* _WHAT YOU WILL DO_:
Set every line of the data down again exactly, and keep the pictures out.

* _DATA PROVIDED_:
§

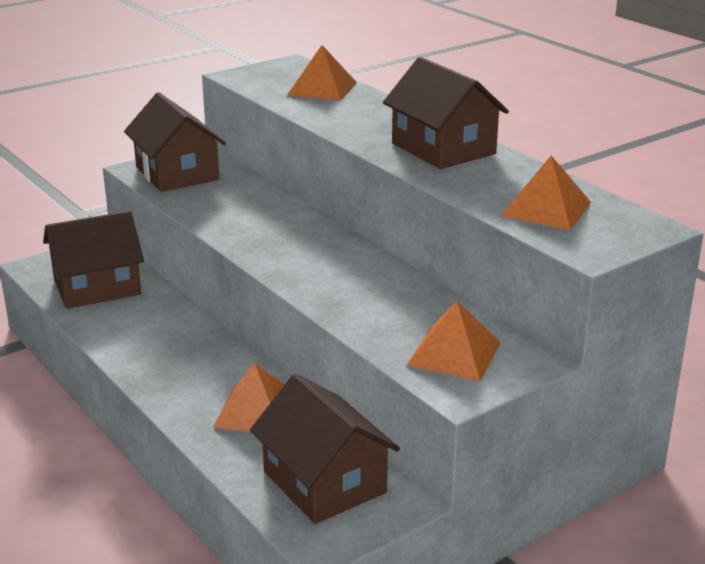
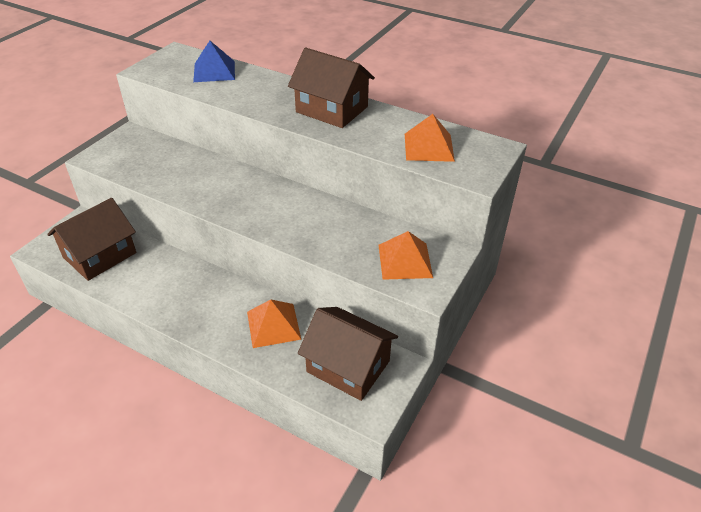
camera: 25 degrees left, 15 degrees up
(177, 173) = (126, 155): brown house -> none
(322, 88) = (214, 71): orange pyramid -> blue pyramid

§

* _COMPLETED TASK_:
camera: 25 degrees left, 15 degrees up
(177, 173) = (126, 155): brown house -> none
(322, 88) = (214, 71): orange pyramid -> blue pyramid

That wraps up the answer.